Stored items

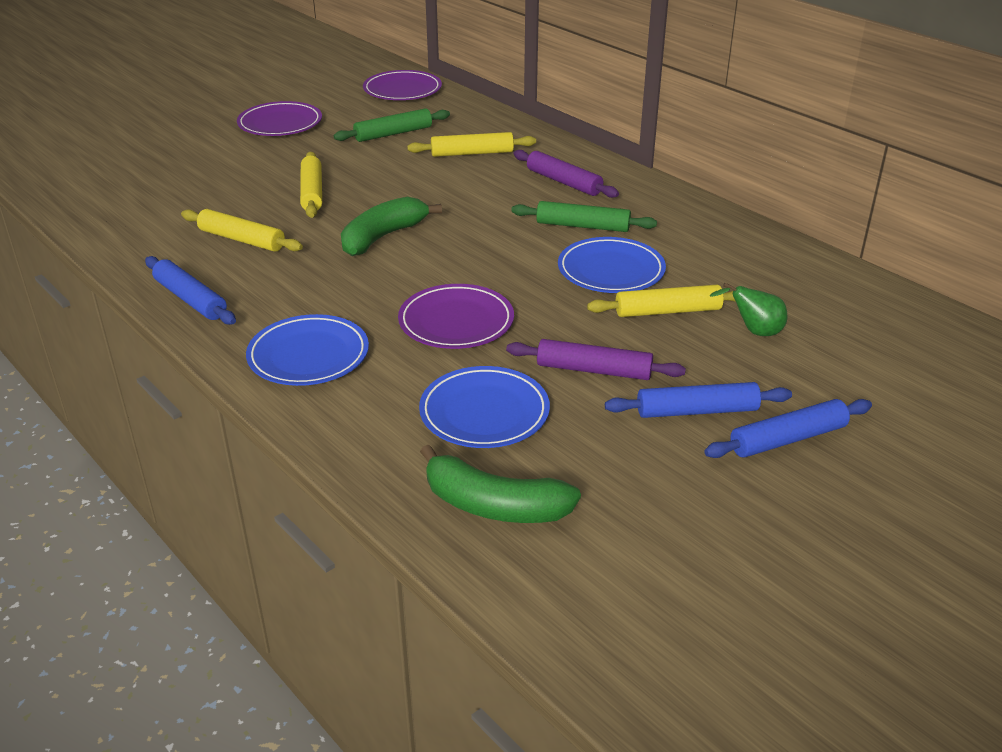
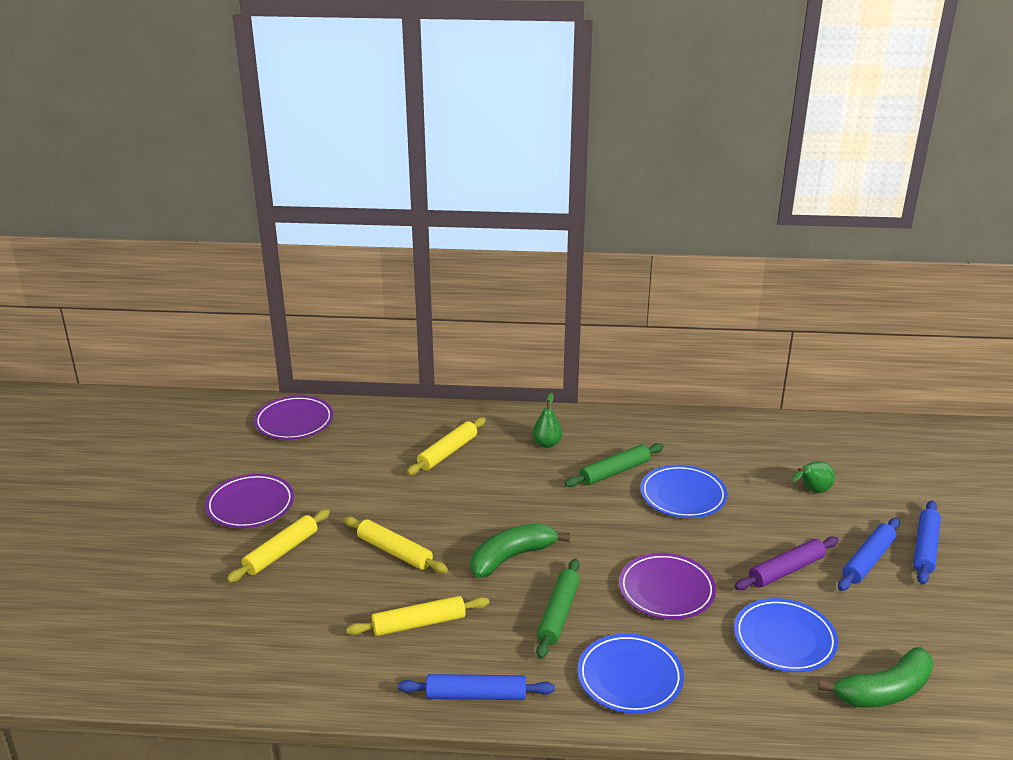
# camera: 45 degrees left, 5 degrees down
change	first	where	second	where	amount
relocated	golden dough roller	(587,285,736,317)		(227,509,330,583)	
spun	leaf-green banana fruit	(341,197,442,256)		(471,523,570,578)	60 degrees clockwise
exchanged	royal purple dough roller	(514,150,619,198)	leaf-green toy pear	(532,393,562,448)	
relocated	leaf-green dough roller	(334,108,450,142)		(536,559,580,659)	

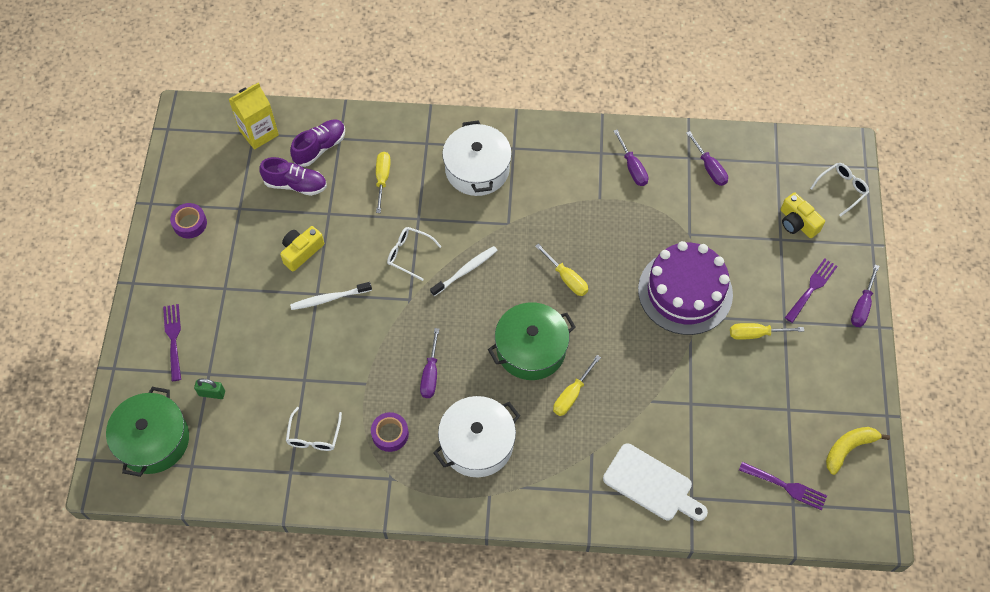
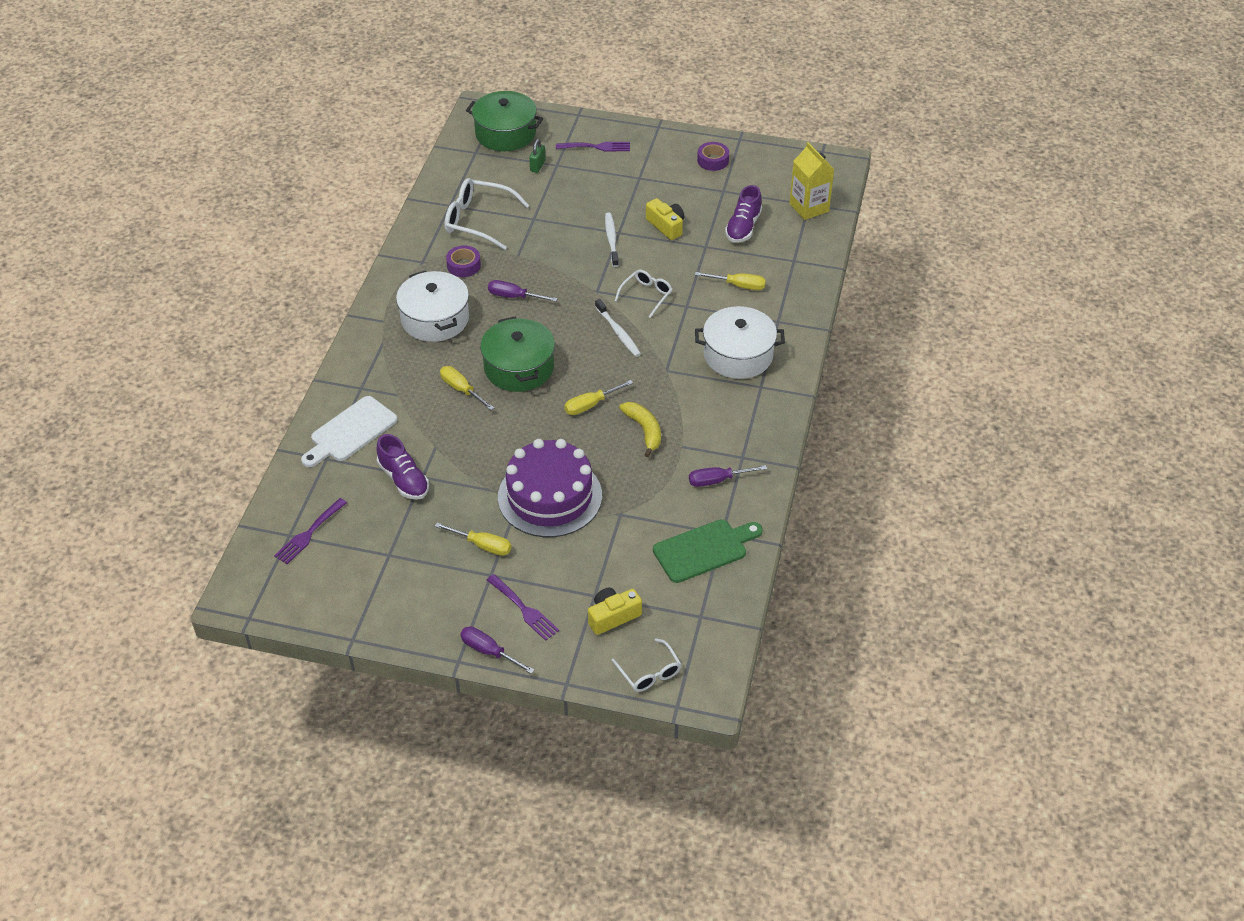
# camera: 100 degrees right, 15 degrees down
change	first	where	second	where	amount
relocated	royal purple lace-up shoe	(290,120,345,167)		(377,434,429,500)	
spun	golden hand screwdriver	(730,323,804,340)		(435,523,511,556)	105 degrees clockwise
size	white eyeglasses	(286,407,342,451)		(445,178,529,250)	x1.70
relocated	golden banana fruit	(826,427,890,475)		(619,402,661,457)	
exchanged	royal purple hand screwdriver	(686,131,728,186)	leaf-green cutting board	(653,519,763,583)	

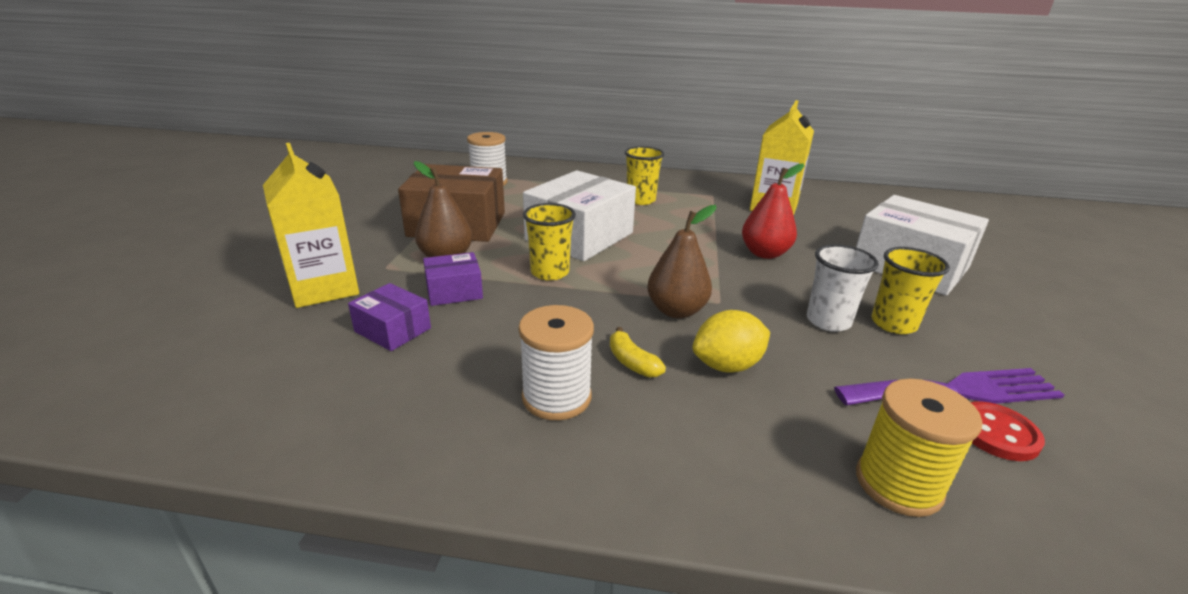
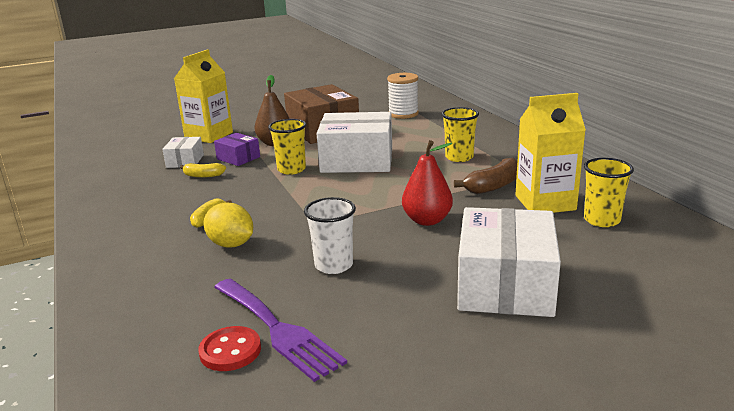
# camera: 60 degrees right, 5 degrees down
change	first	where	second	where	amount
colour	royal purple package	(348,283,431,351)	white package	(162,137,204,168)	
appeared			golden banana fruit	(180,163,226,178)	
appeared			brown banana fruit	(454,158,517,194)	
relocated	golden cup	(871,247,950,334)		(584,158,634,227)	
missing	white spool	(519,305,594,420)			
missing	brown toy pear	(647,205,716,319)			
missing	golden spool	(856,379,983,517)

◆ YOUR TASK ◆
Return every entry exactly, dropping the pictures.

◆ TASK SOLUTION ◆
# camera: 45 degrees left, 5 degrees down
change	first	where	second	where	amount
relocated	golden dough roller	(587,285,736,317)		(227,509,330,583)	
spun	leaf-green banana fruit	(341,197,442,256)		(471,523,570,578)	60 degrees clockwise
exchanged	royal purple dough roller	(514,150,619,198)	leaf-green toy pear	(532,393,562,448)	
relocated	leaf-green dough roller	(334,108,450,142)		(536,559,580,659)	

# camera: 100 degrees right, 15 degrees down
change	first	where	second	where	amount
relocated	royal purple lace-up shoe	(290,120,345,167)		(377,434,429,500)	
spun	golden hand screwdriver	(730,323,804,340)		(435,523,511,556)	105 degrees clockwise
size	white eyeglasses	(286,407,342,451)		(445,178,529,250)	x1.70
relocated	golden banana fruit	(826,427,890,475)		(619,402,661,457)	
exchanged	royal purple hand screwdriver	(686,131,728,186)	leaf-green cutting board	(653,519,763,583)	

# camera: 60 degrees right, 5 degrees down
change	first	where	second	where	amount
colour	royal purple package	(348,283,431,351)	white package	(162,137,204,168)	
appeared			golden banana fruit	(180,163,226,178)	
appeared			brown banana fruit	(454,158,517,194)	
relocated	golden cup	(871,247,950,334)		(584,158,634,227)	
missing	white spool	(519,305,594,420)			
missing	brown toy pear	(647,205,716,319)			
missing	golden spool	(856,379,983,517)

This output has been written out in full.